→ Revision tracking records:
----------

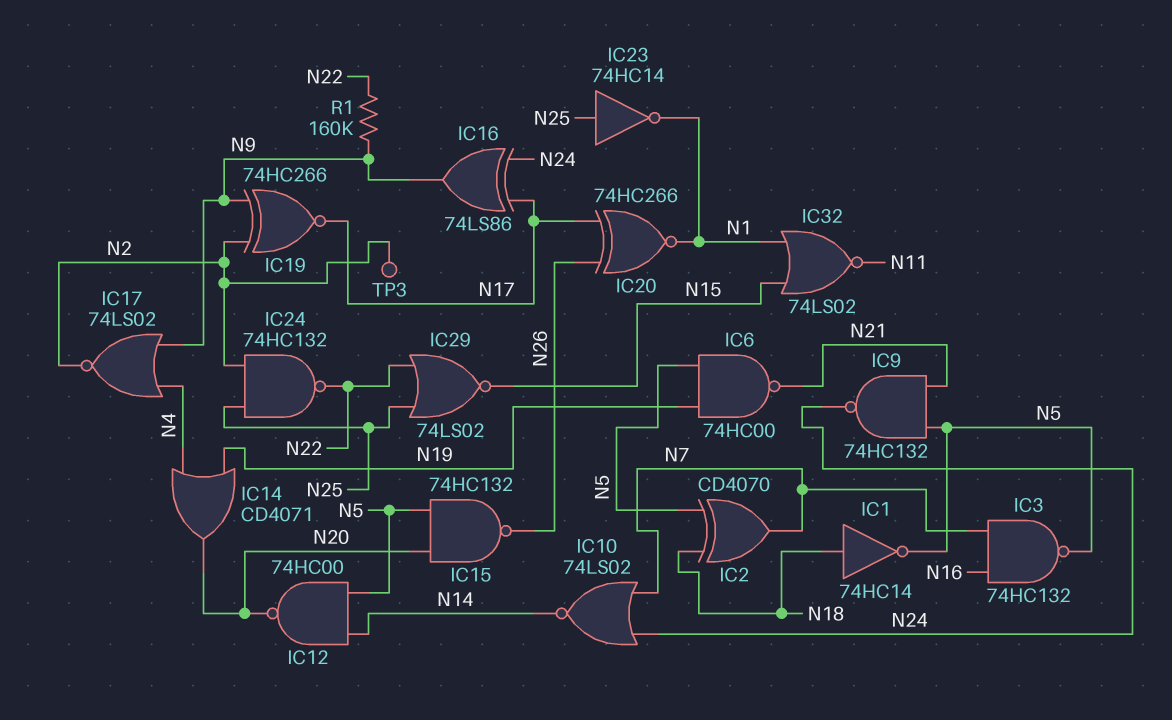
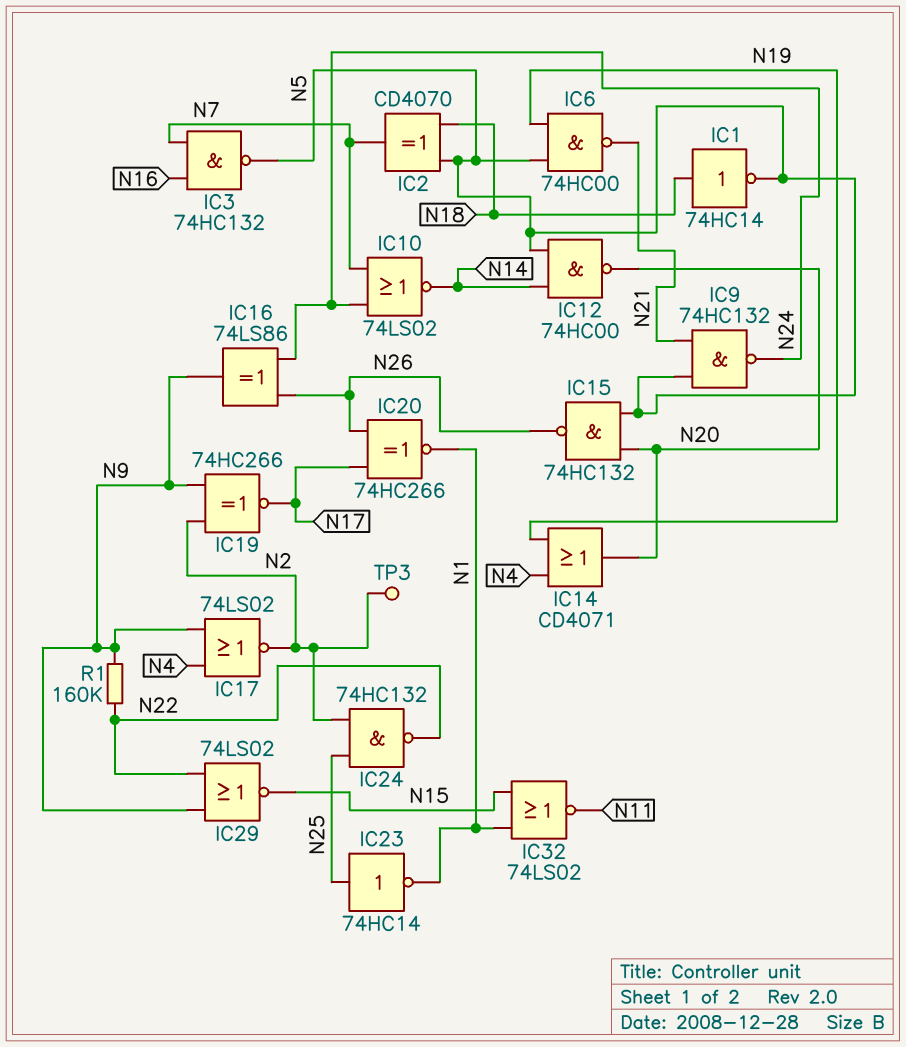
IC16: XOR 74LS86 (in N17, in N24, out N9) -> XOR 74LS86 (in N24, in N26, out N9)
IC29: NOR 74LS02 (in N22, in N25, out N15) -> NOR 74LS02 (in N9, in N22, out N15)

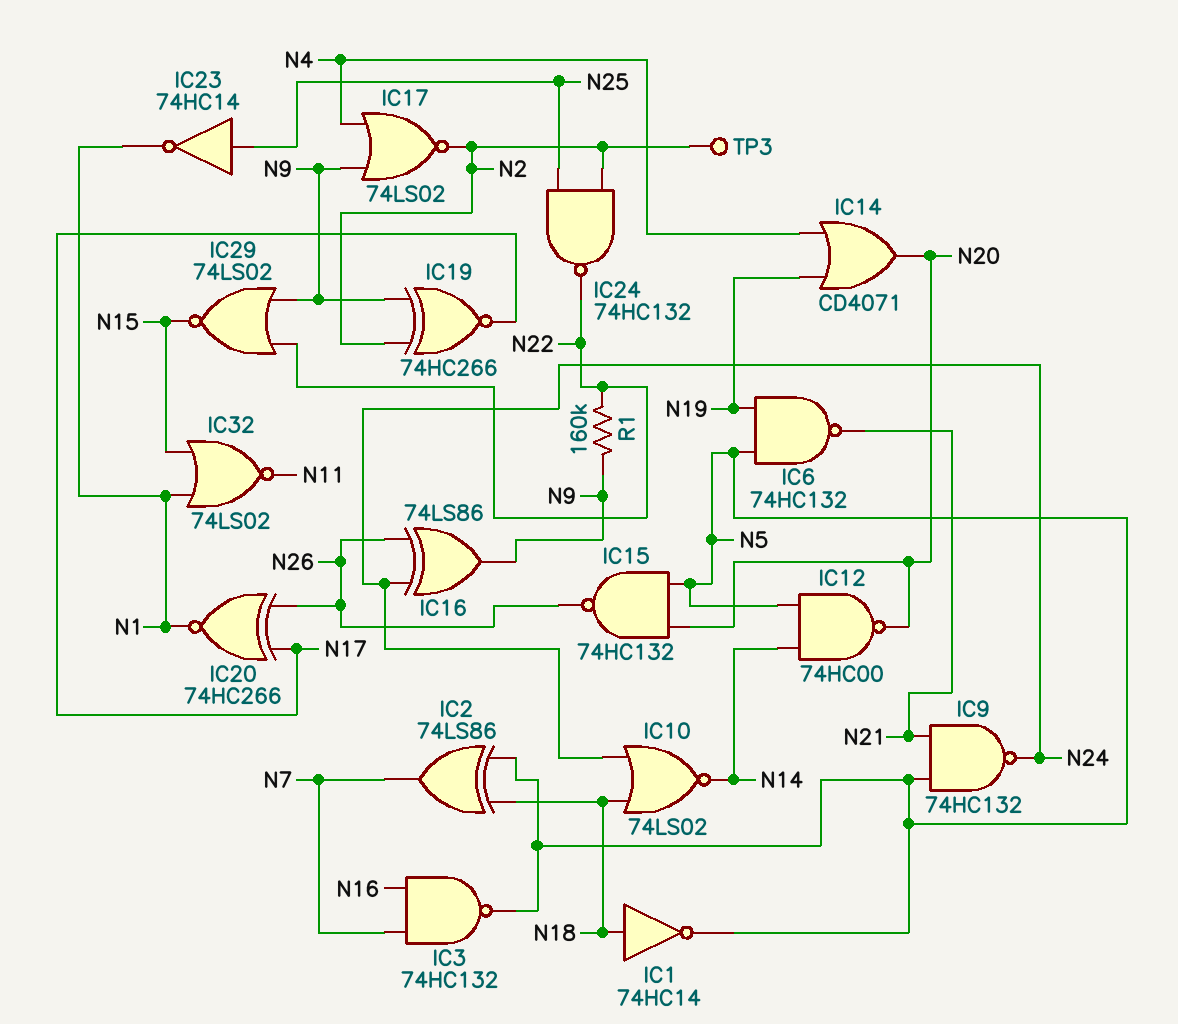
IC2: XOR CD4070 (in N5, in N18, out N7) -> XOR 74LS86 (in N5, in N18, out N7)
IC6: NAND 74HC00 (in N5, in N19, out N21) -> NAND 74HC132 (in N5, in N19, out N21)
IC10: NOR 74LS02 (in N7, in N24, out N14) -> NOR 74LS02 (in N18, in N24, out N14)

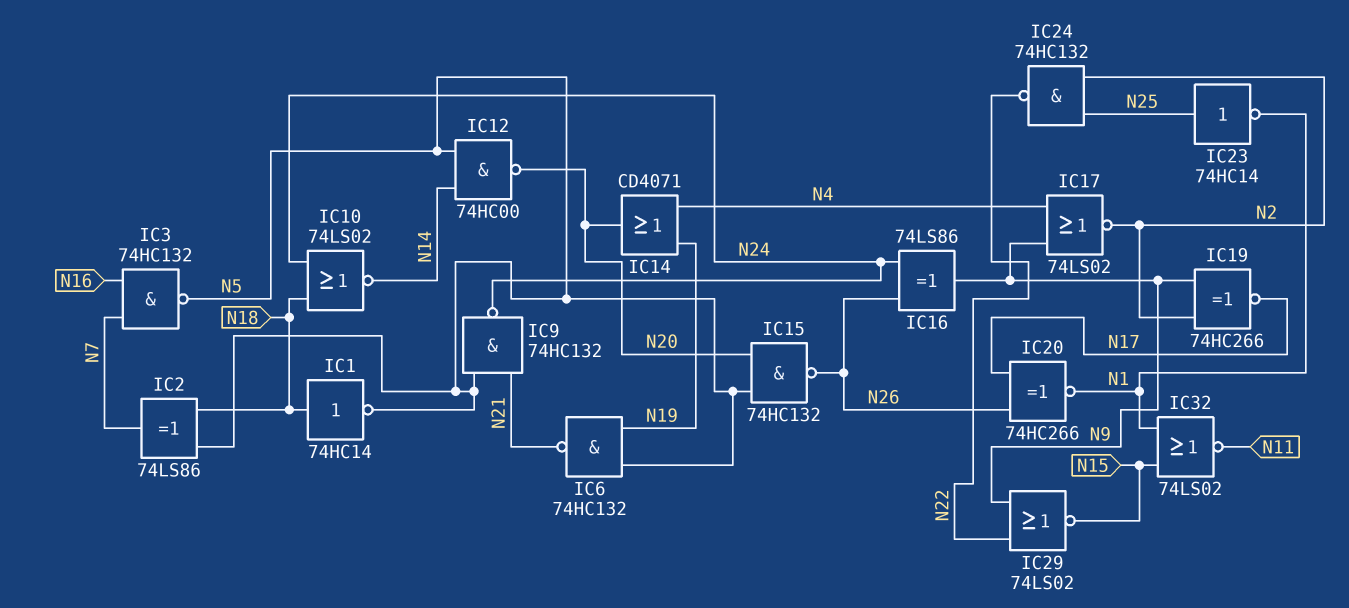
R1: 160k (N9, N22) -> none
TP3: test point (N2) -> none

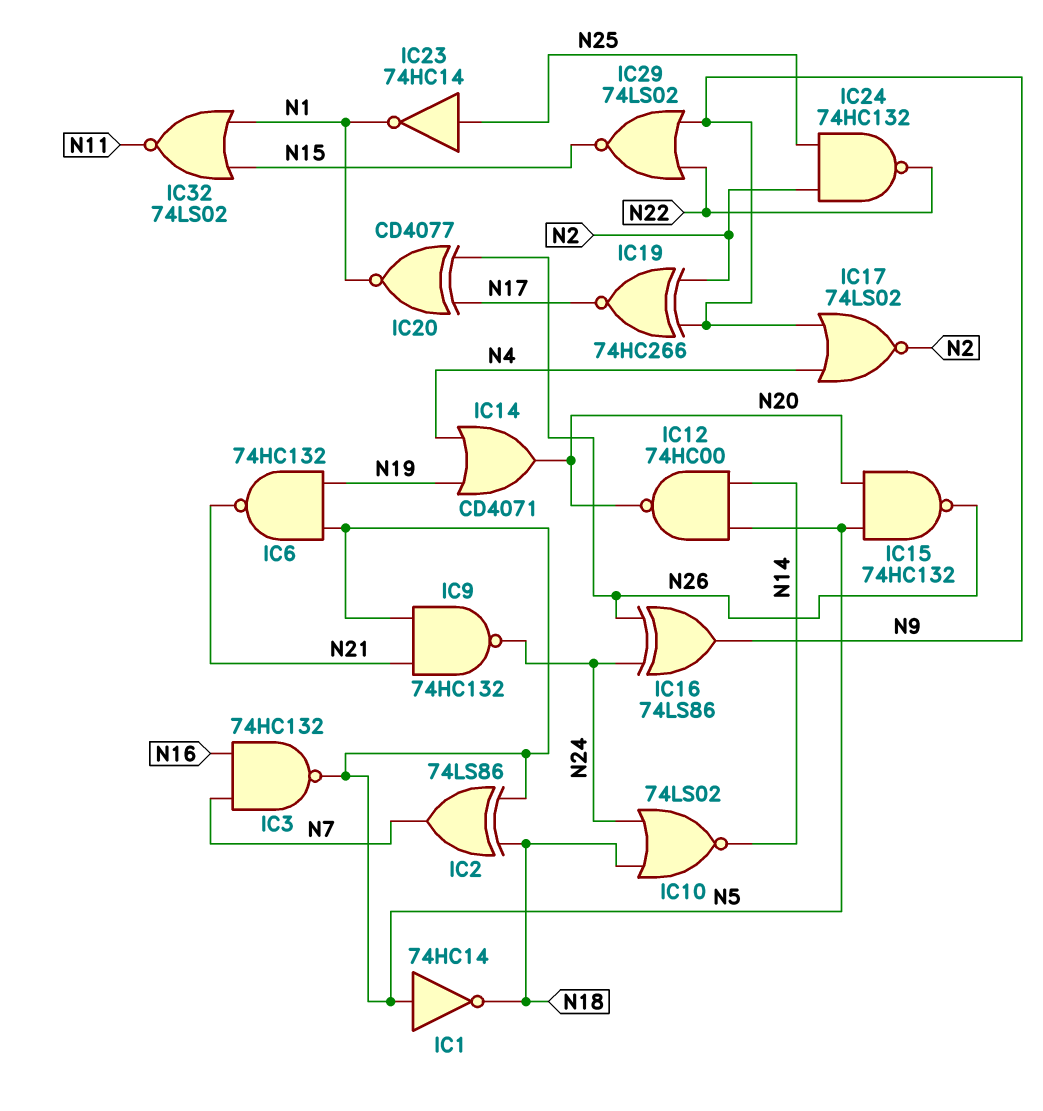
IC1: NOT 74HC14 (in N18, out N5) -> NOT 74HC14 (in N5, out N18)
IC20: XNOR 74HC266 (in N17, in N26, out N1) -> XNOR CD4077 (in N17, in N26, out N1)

----------

→ YOUR TASK:
Output the data above in full and exactly, with every image left out.

→ WRITTEN RESPONSE:
IC16: XOR 74LS86 (in N17, in N24, out N9) -> XOR 74LS86 (in N24, in N26, out N9)
IC29: NOR 74LS02 (in N22, in N25, out N15) -> NOR 74LS02 (in N9, in N22, out N15)

IC2: XOR CD4070 (in N5, in N18, out N7) -> XOR 74LS86 (in N5, in N18, out N7)
IC6: NAND 74HC00 (in N5, in N19, out N21) -> NAND 74HC132 (in N5, in N19, out N21)
IC10: NOR 74LS02 (in N7, in N24, out N14) -> NOR 74LS02 (in N18, in N24, out N14)

R1: 160k (N9, N22) -> none
TP3: test point (N2) -> none

IC1: NOT 74HC14 (in N18, out N5) -> NOT 74HC14 (in N5, out N18)
IC20: XNOR 74HC266 (in N17, in N26, out N1) -> XNOR CD4077 (in N17, in N26, out N1)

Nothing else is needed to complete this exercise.